■ REQUIRED WORK: Without pictures, retype the following entries exactly.

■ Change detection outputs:
____

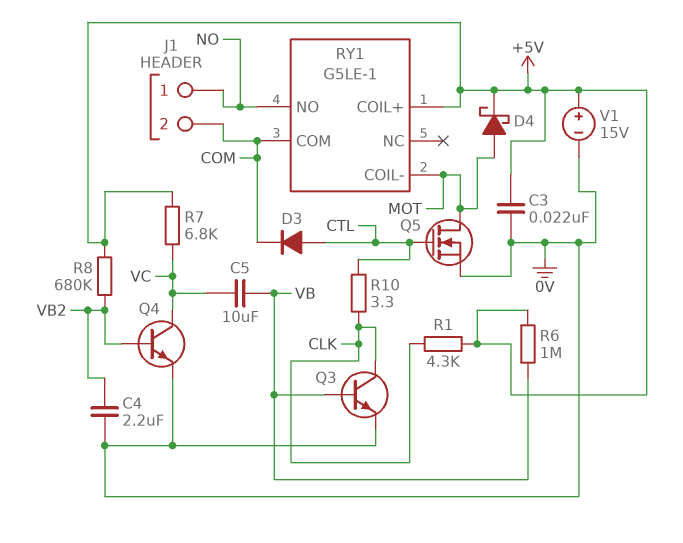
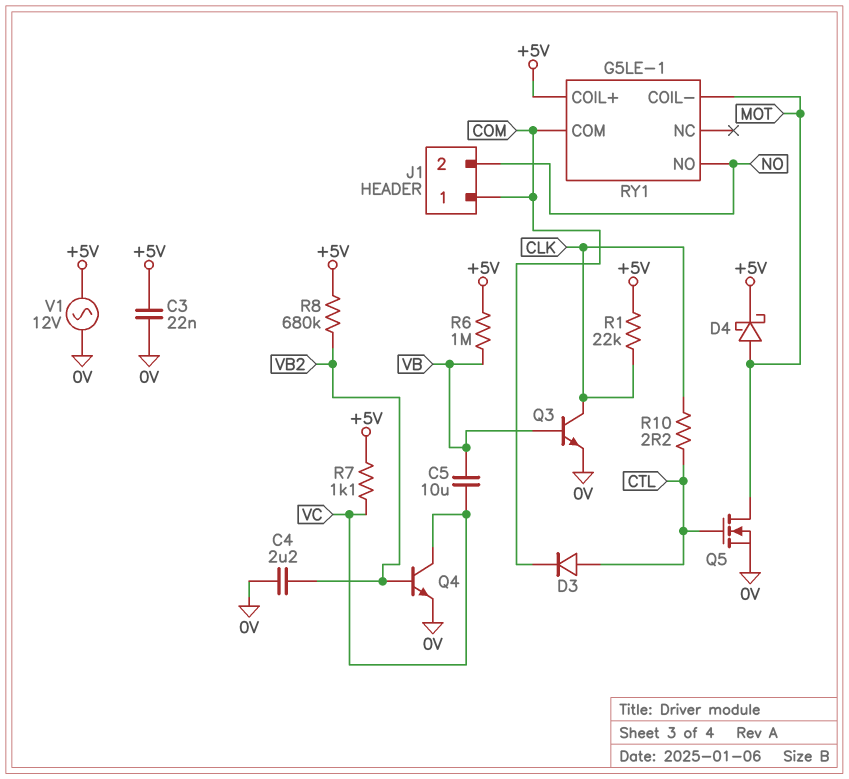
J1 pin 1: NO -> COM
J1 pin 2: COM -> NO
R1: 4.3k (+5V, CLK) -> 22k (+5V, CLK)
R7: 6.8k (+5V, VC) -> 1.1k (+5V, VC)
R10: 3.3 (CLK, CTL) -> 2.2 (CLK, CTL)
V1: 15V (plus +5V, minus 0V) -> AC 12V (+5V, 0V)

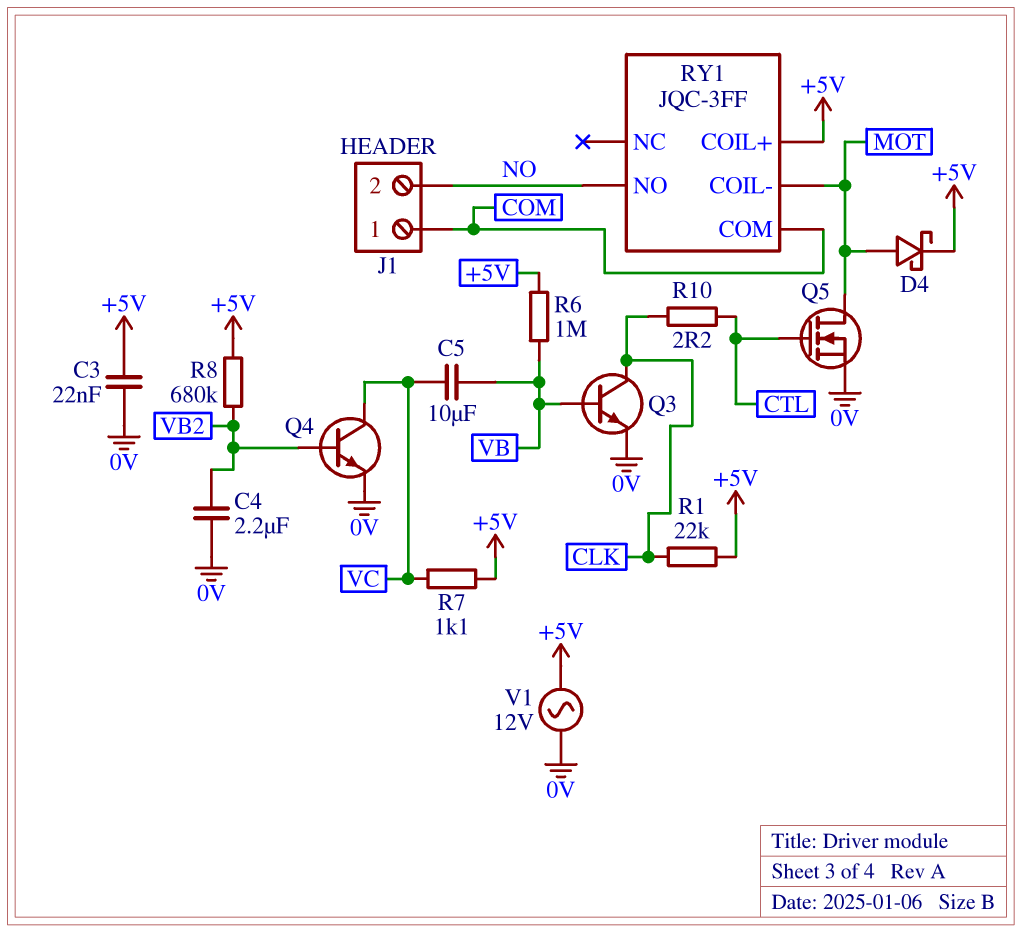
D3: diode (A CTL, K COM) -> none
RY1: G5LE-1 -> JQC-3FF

____

■ SOLUTION TO THE PROBLEM:
J1 pin 1: NO -> COM
J1 pin 2: COM -> NO
R1: 4.3k (+5V, CLK) -> 22k (+5V, CLK)
R7: 6.8k (+5V, VC) -> 1.1k (+5V, VC)
R10: 3.3 (CLK, CTL) -> 2.2 (CLK, CTL)
V1: 15V (plus +5V, minus 0V) -> AC 12V (+5V, 0V)

D3: diode (A CTL, K COM) -> none
RY1: G5LE-1 -> JQC-3FF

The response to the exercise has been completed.